= Beginning of Section =
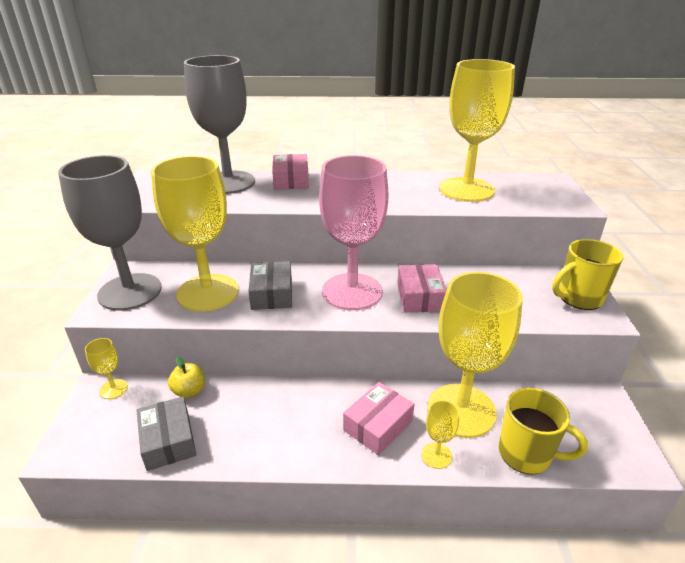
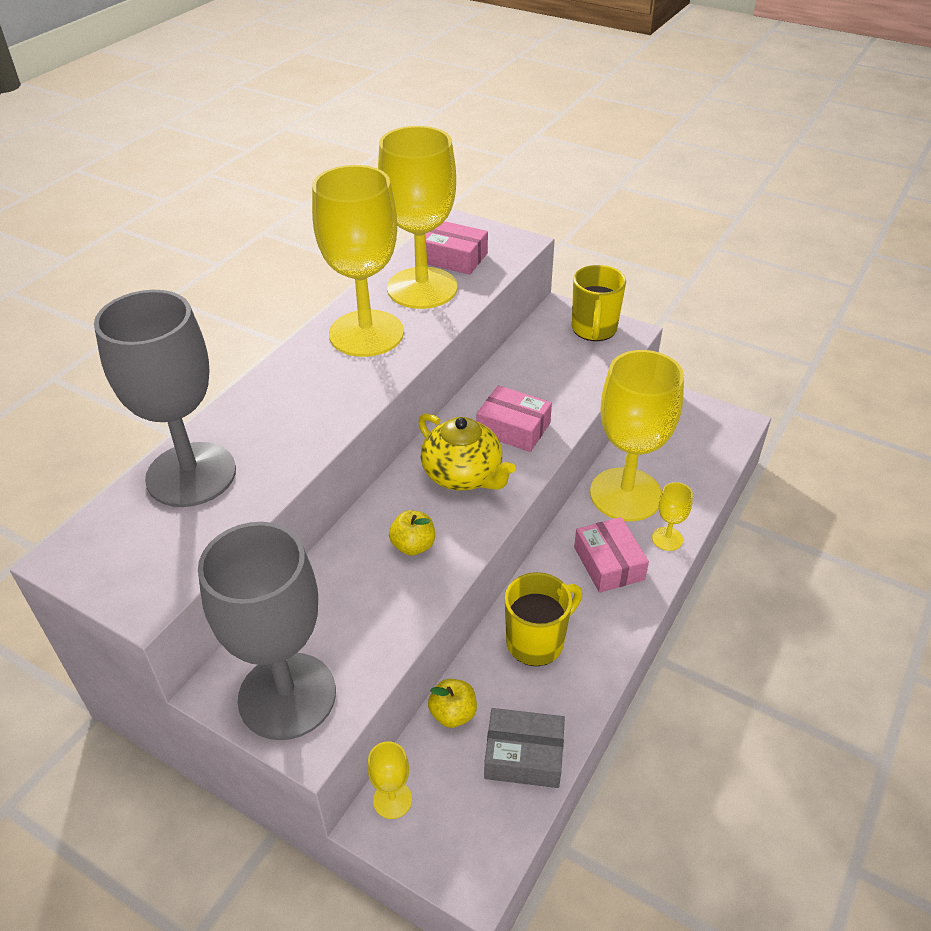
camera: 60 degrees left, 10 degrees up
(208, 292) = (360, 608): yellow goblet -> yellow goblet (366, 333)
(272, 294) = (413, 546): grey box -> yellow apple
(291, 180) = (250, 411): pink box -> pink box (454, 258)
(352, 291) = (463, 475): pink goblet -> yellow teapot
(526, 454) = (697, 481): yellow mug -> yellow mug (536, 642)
= End of Section =
= Beginning of Section =
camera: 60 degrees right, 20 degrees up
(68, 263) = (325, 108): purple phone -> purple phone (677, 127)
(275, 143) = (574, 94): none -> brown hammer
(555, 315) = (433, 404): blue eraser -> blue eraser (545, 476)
= End of Section =
» **Exercise details**
The response should hold exactly the lines starting at the line with "(291, 180) = (250, 411): pink" and ending at the line with "(526, 454) = (697, 481): yellow", and no other line of the material above.

» **Answer below**
(291, 180) = (250, 411): pink box -> pink box (454, 258)
(352, 291) = (463, 475): pink goblet -> yellow teapot
(526, 454) = (697, 481): yellow mug -> yellow mug (536, 642)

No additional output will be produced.